Every entry below should be printed exactly, without its images.
_ _ _
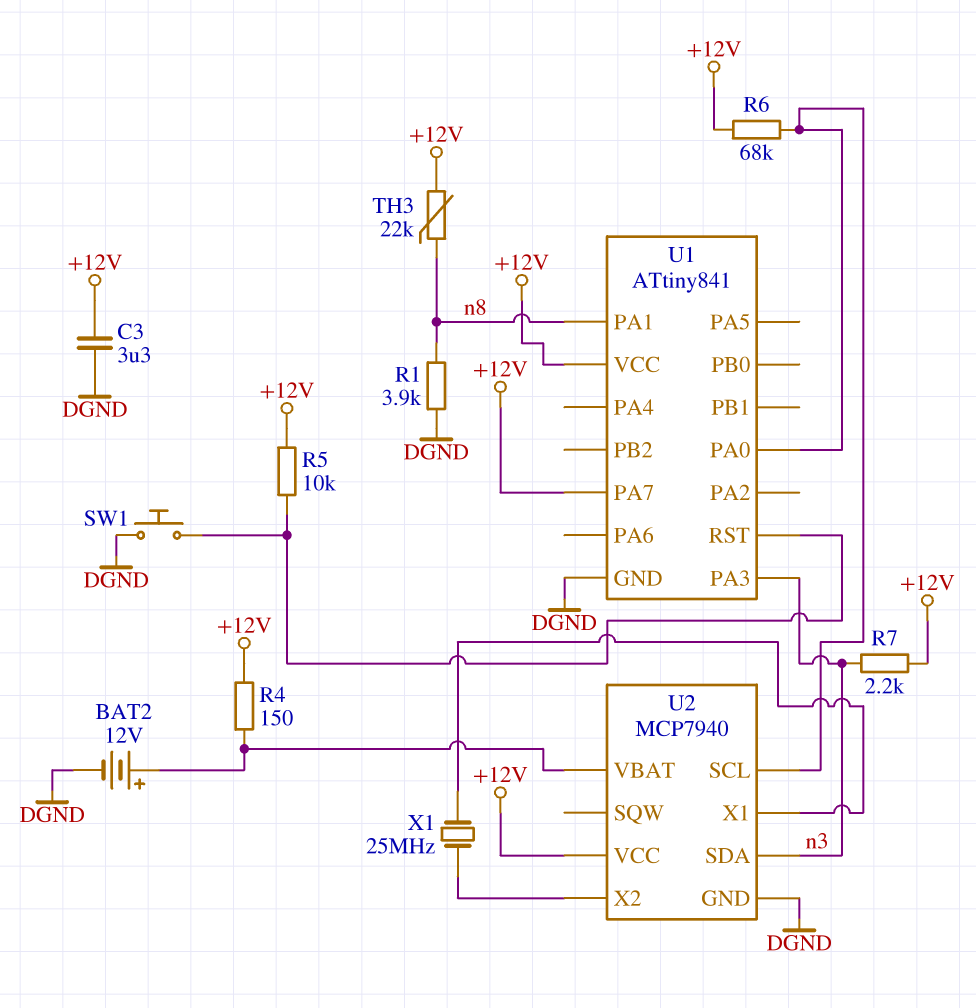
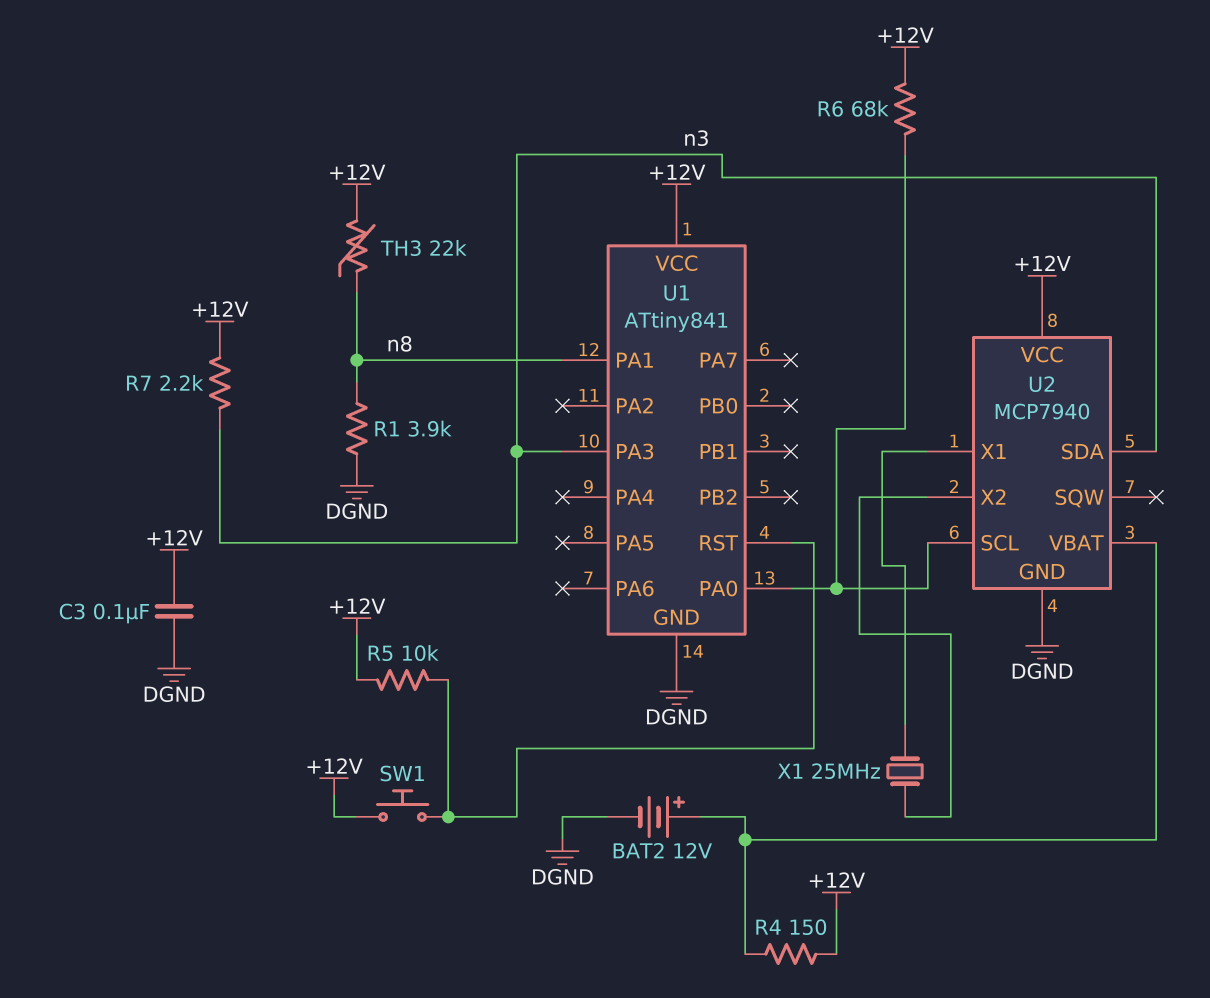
C3: 3.3uF (+12V, DGND) -> 100nF (+12V, DGND)
SW1: button (DGND, U1/RST) -> button (+12V, U1/RST)
U1 pin PA7: +12V -> none

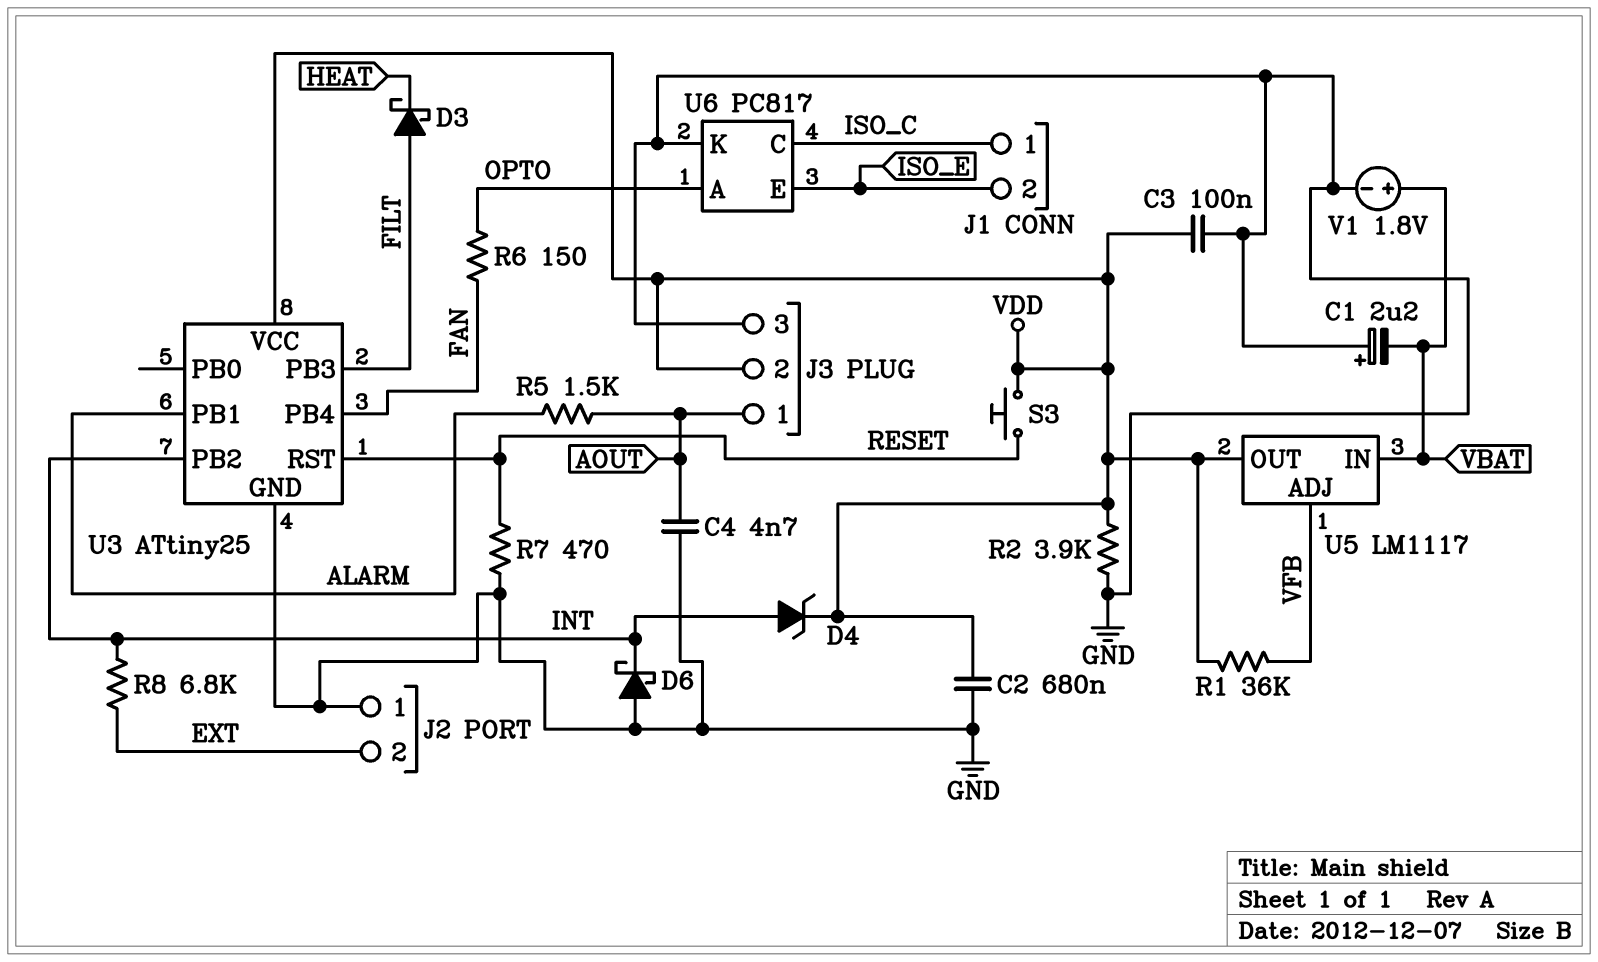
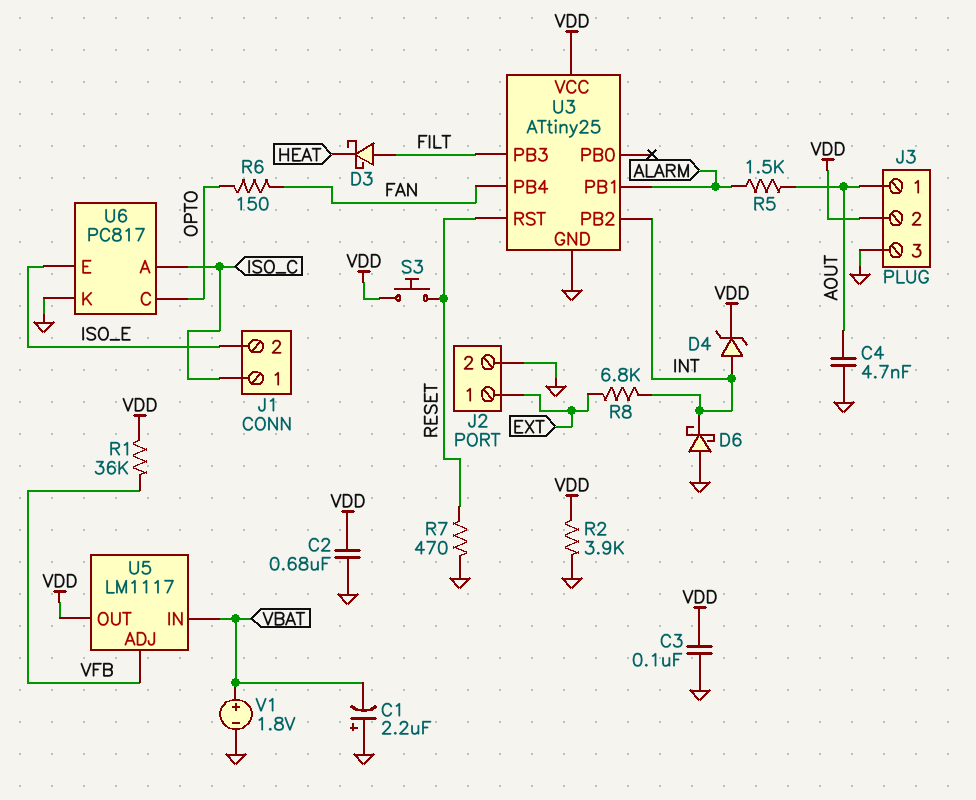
J2 pin 1: GND -> EXT
J2 pin 2: EXT -> GND
U6 pin A: OPTO -> ISO_C
U6 pin C: ISO_C -> OPTO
_ _ _
◆ RESULT FOR THIS EXERCISE ◆
C3: 3.3uF (+12V, DGND) -> 100nF (+12V, DGND)
SW1: button (DGND, U1/RST) -> button (+12V, U1/RST)
U1 pin PA7: +12V -> none

J2 pin 1: GND -> EXT
J2 pin 2: EXT -> GND
U6 pin A: OPTO -> ISO_C
U6 pin C: ISO_C -> OPTO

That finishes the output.